### Goal of the exercise
Print verbatim the lines from the beginning of the entries through the line containing "U1 pin VIN: none -> SIG16", both ends included. Pictures should be left out.

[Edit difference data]

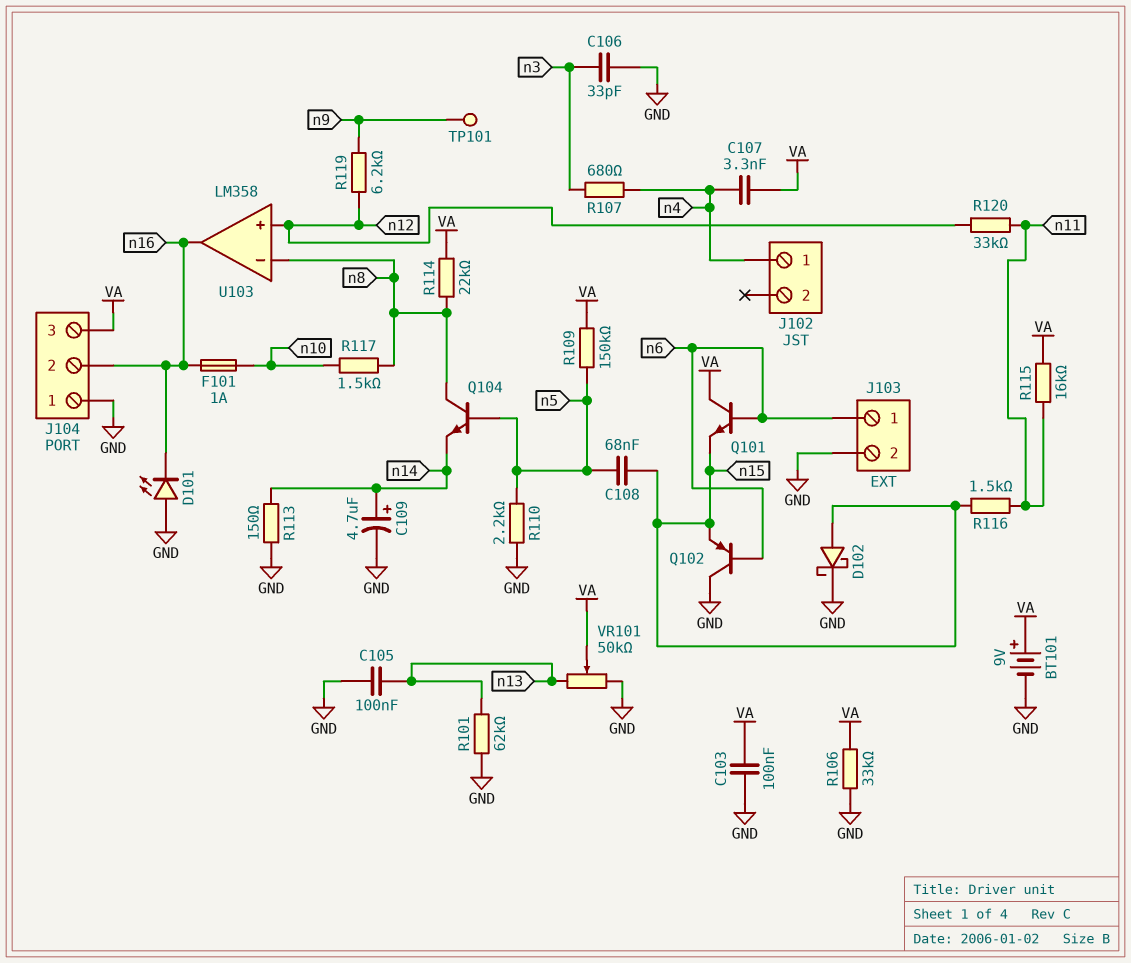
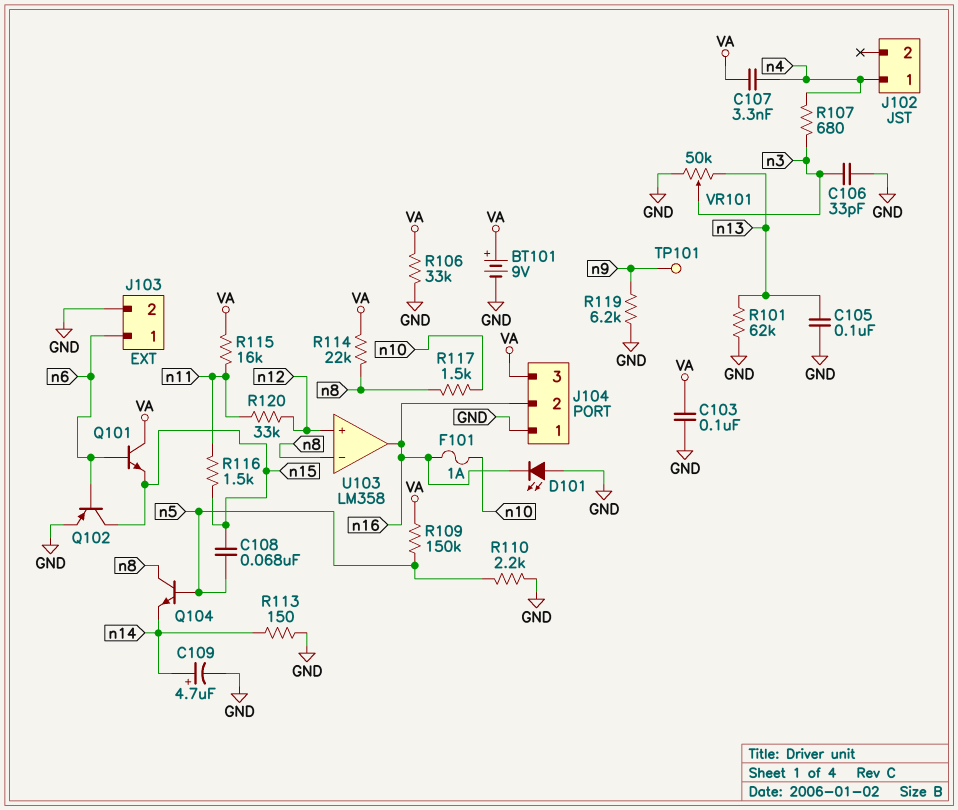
D102: schottky (A n15, K GND) -> none
Q102: PNP (B n6, C GND, E n15) -> PNP (B n6, C n15, E GND)
R119: 6.2k (n9, n12) -> 6.2k (GND, n9)
VR101: 50k (GND, n13, wiper VA) -> 50k (GND, n13, wiper n3)

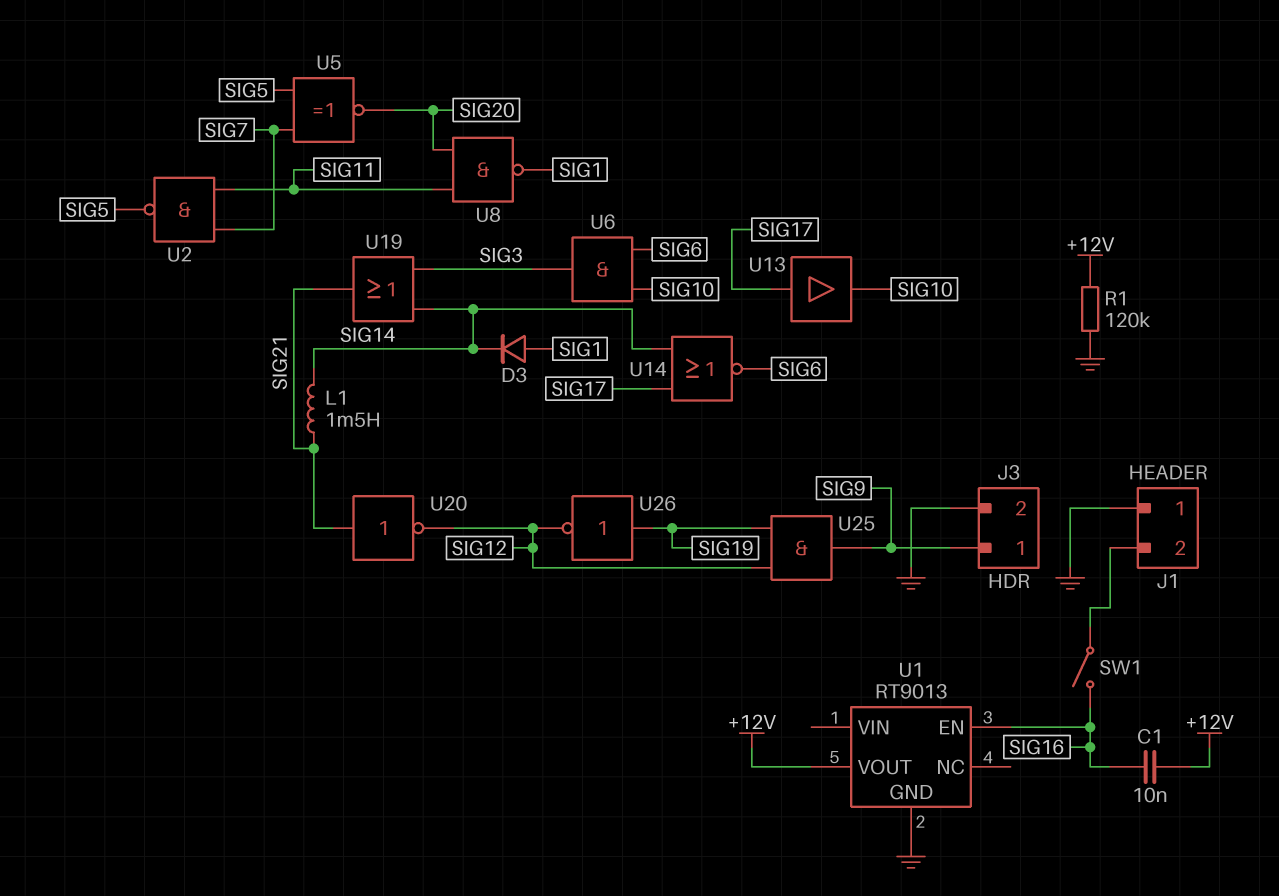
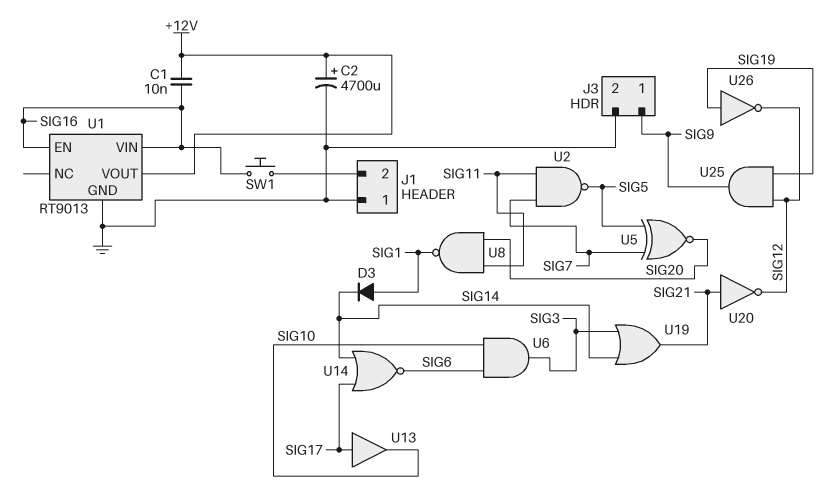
C2: none -> 4700uF (plus +12V, minus GND)
L1: 1.5mH (SIG14, SIG21) -> none
R1: 120k (+12V, GND) -> none
SW1: switch (J1/2, SIG16) -> button (J1/2, SIG16)
U1 pin VIN: none -> SIG16

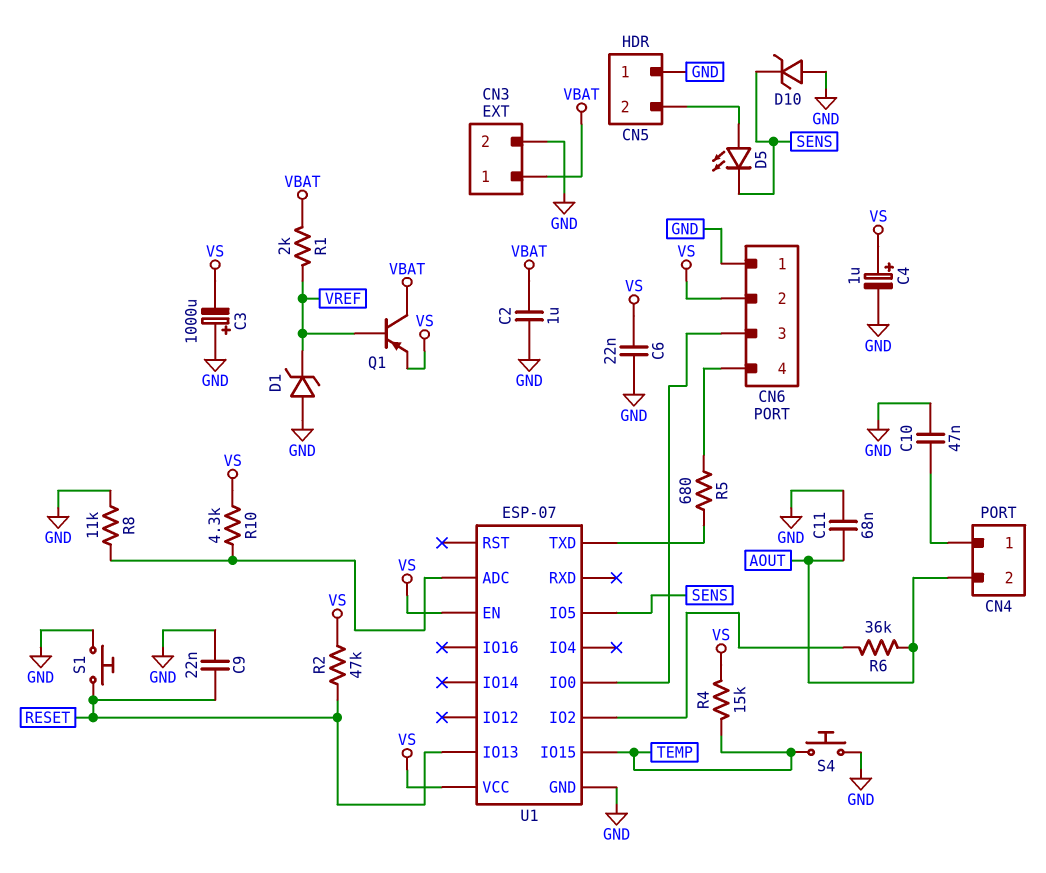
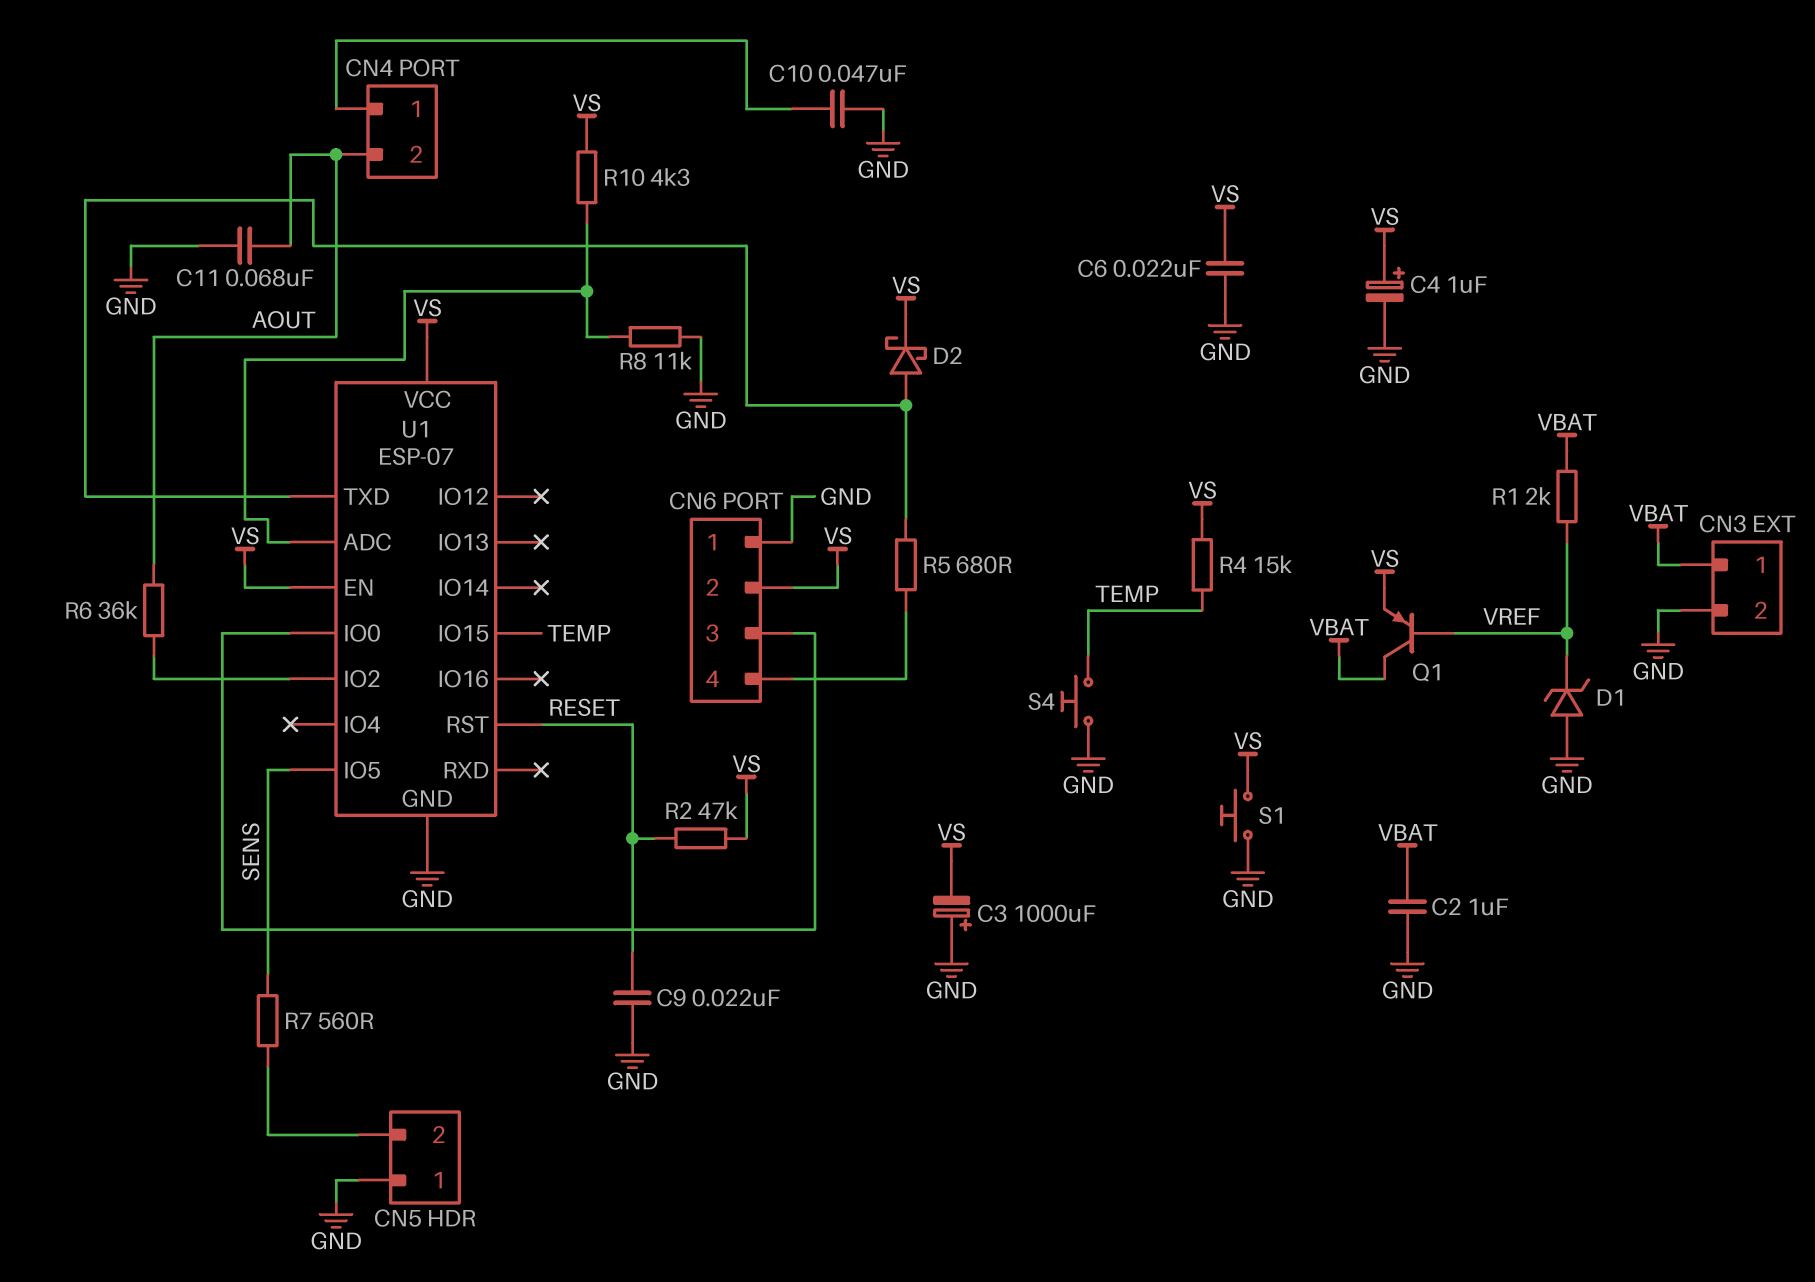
D2: none -> schottky (A U1/TXD, K VS)
D5: LED (A CN5/2, K SENS) -> none
D10: zener (A GND, K SENS) -> none
R7: none -> 560 (CN5/2, SENS)
S1: button (GND, RESET) -> button (GND, VS)
U1 pin IO13: RESET -> none
U1 pin RST: none -> RESET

### Problem solution
D102: schottky (A n15, K GND) -> none
Q102: PNP (B n6, C GND, E n15) -> PNP (B n6, C n15, E GND)
R119: 6.2k (n9, n12) -> 6.2k (GND, n9)
VR101: 50k (GND, n13, wiper VA) -> 50k (GND, n13, wiper n3)

C2: none -> 4700uF (plus +12V, minus GND)
L1: 1.5mH (SIG14, SIG21) -> none
R1: 120k (+12V, GND) -> none
SW1: switch (J1/2, SIG16) -> button (J1/2, SIG16)
U1 pin VIN: none -> SIG16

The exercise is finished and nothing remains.